Task to carry out -> Turn the records from the line that has "30 m inside the frame." through the line that has "road 3 (track): [(425,238),(482,286),(511,326)]" into a two-column CSV with columns instruction and response, one row per record. Quote each field, replace line breaks with spaces, and leave out the pictures.
[start]
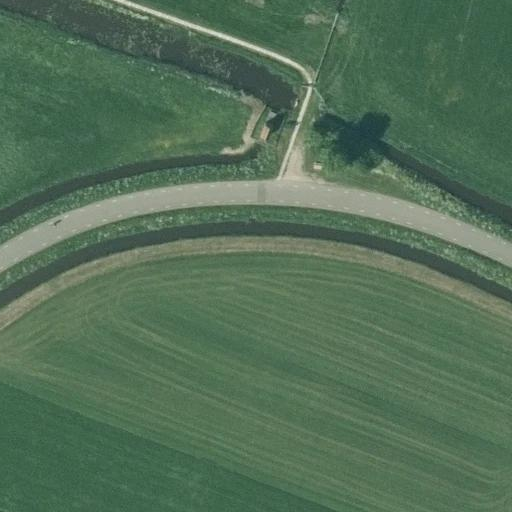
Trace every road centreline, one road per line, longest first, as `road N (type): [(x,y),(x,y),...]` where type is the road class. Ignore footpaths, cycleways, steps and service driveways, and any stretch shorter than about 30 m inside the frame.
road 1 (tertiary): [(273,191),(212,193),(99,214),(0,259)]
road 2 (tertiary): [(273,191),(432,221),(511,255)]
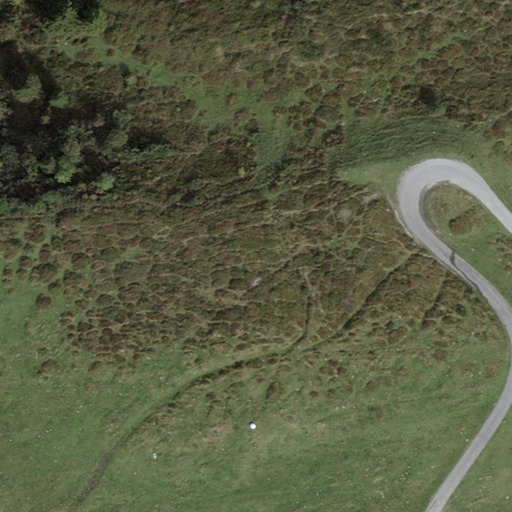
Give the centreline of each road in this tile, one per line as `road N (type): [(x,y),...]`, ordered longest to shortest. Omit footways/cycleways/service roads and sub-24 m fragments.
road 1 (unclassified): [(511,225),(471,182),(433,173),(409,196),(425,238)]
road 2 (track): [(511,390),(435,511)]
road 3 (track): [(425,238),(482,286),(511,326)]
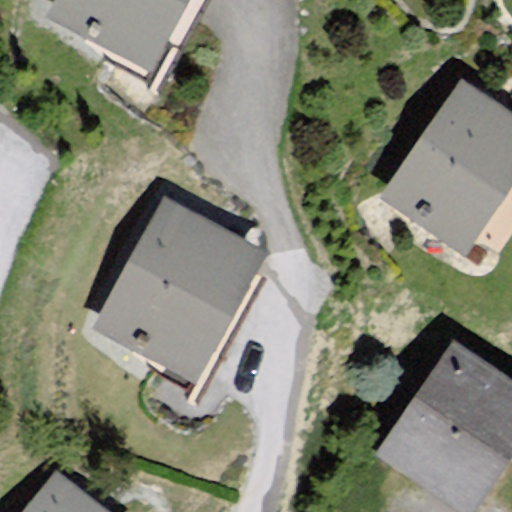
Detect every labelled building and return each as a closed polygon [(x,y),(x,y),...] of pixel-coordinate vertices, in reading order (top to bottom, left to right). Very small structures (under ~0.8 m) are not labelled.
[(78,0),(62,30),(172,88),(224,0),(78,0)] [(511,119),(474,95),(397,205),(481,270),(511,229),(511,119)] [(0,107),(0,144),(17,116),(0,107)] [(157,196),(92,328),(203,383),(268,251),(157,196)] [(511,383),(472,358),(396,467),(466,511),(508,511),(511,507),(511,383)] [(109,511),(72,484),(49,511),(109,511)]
[end]
[start]
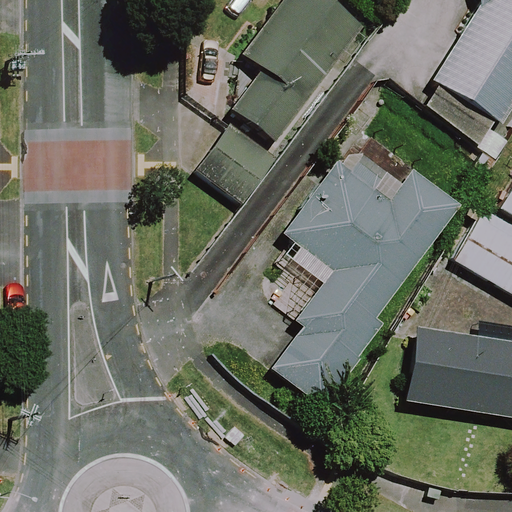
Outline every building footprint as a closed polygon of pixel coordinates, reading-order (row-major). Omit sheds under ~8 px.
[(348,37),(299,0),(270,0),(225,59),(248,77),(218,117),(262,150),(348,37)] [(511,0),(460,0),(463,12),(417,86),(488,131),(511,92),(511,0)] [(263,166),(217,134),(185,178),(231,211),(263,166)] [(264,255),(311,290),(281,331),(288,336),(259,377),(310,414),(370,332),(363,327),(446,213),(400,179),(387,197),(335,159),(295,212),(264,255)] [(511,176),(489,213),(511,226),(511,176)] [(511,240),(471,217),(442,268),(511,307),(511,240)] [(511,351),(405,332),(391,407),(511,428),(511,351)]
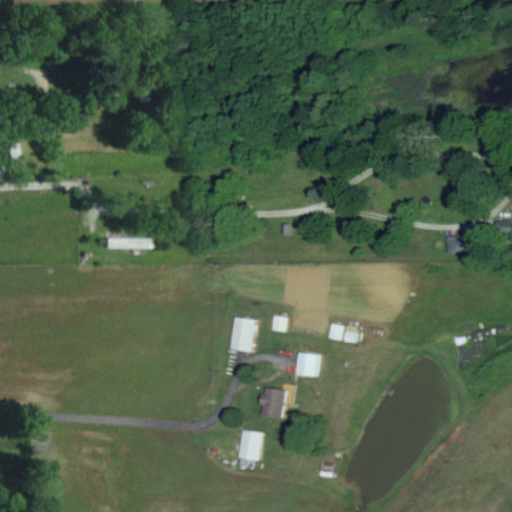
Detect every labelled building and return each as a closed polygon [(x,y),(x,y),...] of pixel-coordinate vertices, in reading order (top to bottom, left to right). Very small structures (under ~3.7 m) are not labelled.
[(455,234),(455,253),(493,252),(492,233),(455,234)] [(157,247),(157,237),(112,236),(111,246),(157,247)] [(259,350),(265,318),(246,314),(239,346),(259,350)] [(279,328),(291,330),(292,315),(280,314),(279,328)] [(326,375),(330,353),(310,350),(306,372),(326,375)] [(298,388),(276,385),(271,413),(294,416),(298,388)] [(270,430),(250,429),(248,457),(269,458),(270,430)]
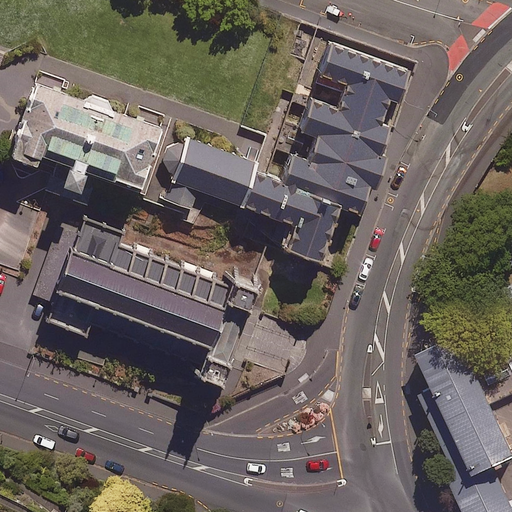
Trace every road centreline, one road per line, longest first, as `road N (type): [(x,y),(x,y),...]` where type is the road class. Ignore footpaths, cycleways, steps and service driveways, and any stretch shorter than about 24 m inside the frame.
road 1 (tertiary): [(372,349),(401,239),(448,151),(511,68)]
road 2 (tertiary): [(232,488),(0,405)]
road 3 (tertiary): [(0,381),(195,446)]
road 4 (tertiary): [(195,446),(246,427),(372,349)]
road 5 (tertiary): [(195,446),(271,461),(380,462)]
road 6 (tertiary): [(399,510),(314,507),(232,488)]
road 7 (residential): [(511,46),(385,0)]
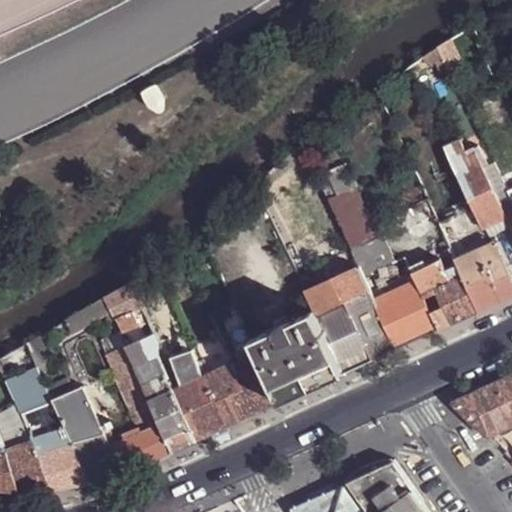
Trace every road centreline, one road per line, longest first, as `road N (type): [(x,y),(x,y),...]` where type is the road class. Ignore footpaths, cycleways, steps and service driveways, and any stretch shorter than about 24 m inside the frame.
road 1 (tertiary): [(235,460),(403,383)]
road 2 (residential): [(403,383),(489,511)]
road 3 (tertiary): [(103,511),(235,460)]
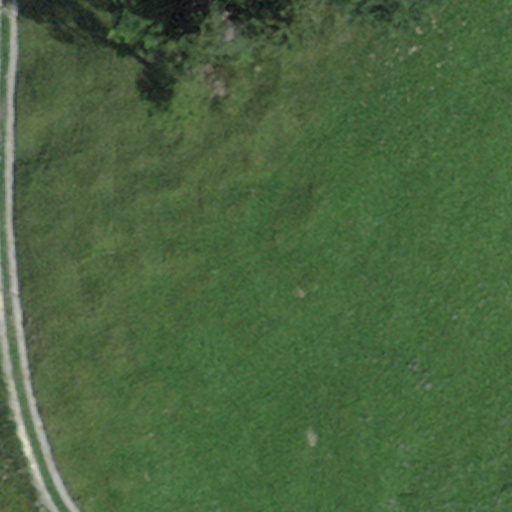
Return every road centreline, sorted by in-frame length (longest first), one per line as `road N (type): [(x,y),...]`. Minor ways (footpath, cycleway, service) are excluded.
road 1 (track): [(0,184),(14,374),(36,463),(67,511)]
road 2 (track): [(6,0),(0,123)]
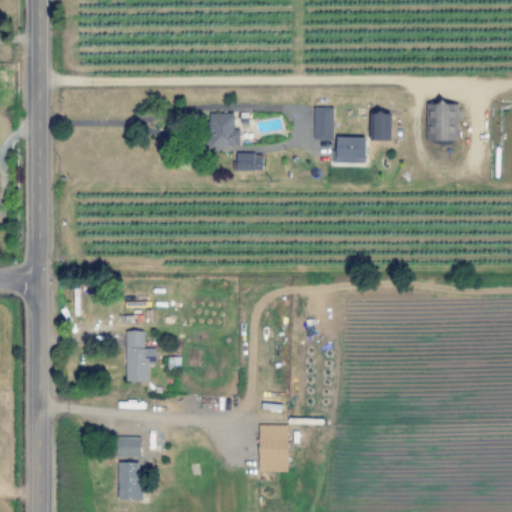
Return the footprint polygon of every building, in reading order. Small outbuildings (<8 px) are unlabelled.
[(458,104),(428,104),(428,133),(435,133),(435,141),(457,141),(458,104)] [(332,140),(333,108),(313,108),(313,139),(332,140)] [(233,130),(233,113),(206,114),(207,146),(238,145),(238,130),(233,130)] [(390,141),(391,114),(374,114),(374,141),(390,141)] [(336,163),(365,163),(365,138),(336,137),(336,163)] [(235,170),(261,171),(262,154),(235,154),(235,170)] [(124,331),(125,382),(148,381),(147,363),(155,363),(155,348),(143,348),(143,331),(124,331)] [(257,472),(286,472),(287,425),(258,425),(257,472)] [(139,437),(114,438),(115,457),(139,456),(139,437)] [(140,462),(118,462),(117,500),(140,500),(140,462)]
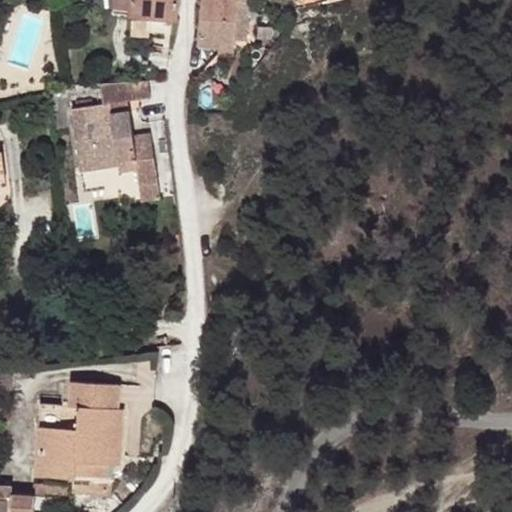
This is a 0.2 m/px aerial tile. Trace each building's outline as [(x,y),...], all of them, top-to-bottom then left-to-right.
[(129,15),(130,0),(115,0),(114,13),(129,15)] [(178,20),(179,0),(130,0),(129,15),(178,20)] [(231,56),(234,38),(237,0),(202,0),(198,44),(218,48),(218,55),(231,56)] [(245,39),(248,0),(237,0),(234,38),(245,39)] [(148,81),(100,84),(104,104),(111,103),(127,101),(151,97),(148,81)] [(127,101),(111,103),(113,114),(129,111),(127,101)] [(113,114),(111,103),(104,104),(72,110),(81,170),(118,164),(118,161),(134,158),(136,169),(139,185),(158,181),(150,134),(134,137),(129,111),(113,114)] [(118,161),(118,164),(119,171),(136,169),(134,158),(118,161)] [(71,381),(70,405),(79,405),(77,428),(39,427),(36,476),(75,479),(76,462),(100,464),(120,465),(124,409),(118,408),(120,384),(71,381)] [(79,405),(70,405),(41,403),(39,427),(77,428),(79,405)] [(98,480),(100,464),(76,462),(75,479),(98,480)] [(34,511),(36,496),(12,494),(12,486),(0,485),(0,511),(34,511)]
[end]
Right answer ->
instruction,response
"Trace every road centreline, one road per line, longest first, as `road N (type): [(x,y),(x,y),...]` where type is the road class. Ignore footpaths, cycleways, steps and service driveways, and any stretch shorter than about 30 m inside the frame.","road 1 (tertiary): [(273,191),(212,193),(99,214),(0,259)] road 2 (tertiary): [(273,191),(432,221),(511,255)]"
"Give the centreline of each road in this tile, one per line as `road N (type): [(x,y),...]`, ordered longest to shortest. Omit footways/cycleways/service roads and sub-24 m fragments.","road 1 (unclassified): [(511,225),(471,182),(433,173),(409,196),(425,238)] road 2 (track): [(511,390),(435,511)] road 3 (track): [(425,238),(482,286),(511,326)]"